**Your assignment:** Please reproduce the data exactly, excluding any pictures it contains.

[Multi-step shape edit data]
*** Block opens ***

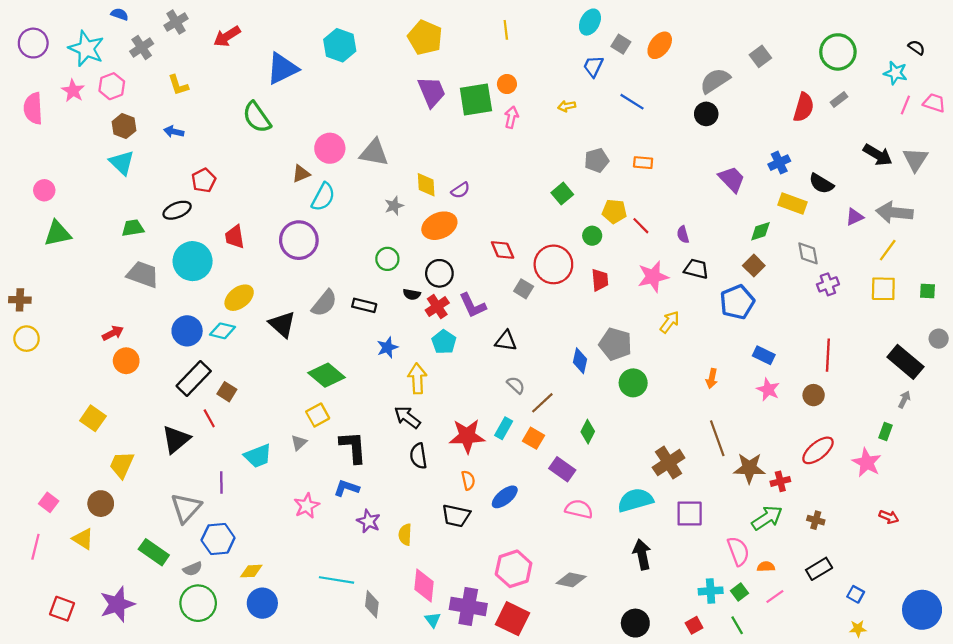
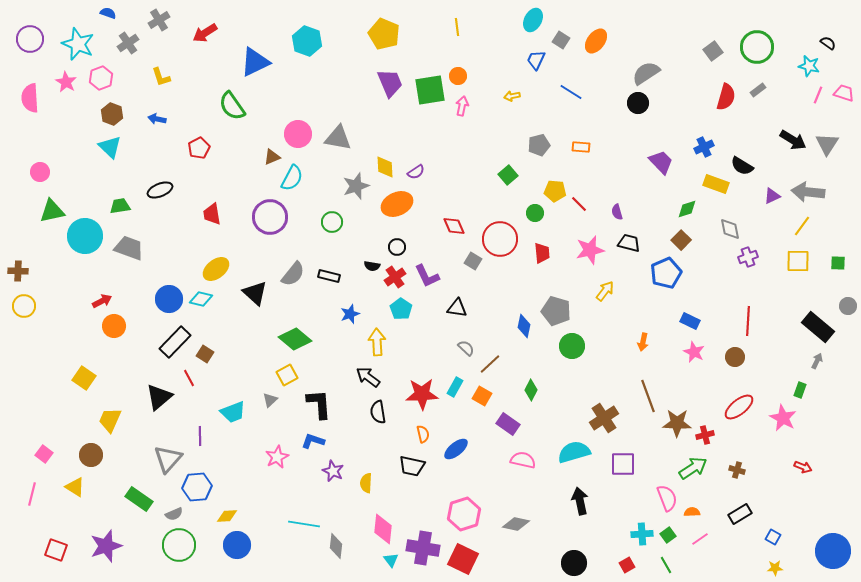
gray square: (760, 56) -> (713, 51), moved
red pentagon: (204, 180) -> (199, 148), moved
gray star: (394, 206) -> (356, 186), size x1.5
green circle: (387, 259) -> (332, 222), moved
cyan circle: (193, 261) -> (85, 236), moved
black circle: (439, 273) -> (397, 247), size x0.7

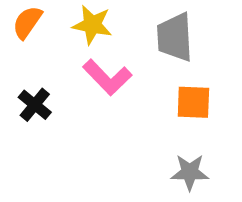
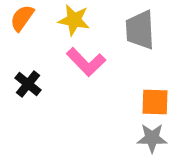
orange square: (193, 102) -> (155, 102), moved

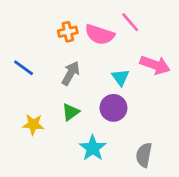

*** Block closes ***

**Reply to the exercise:**
gray square: (760, 56) -> (713, 51), moved
red pentagon: (204, 180) -> (199, 148), moved
gray star: (394, 206) -> (356, 186), size x1.5
green circle: (387, 259) -> (332, 222), moved
cyan circle: (193, 261) -> (85, 236), moved
black circle: (439, 273) -> (397, 247), size x0.7

orange square: (193, 102) -> (155, 102), moved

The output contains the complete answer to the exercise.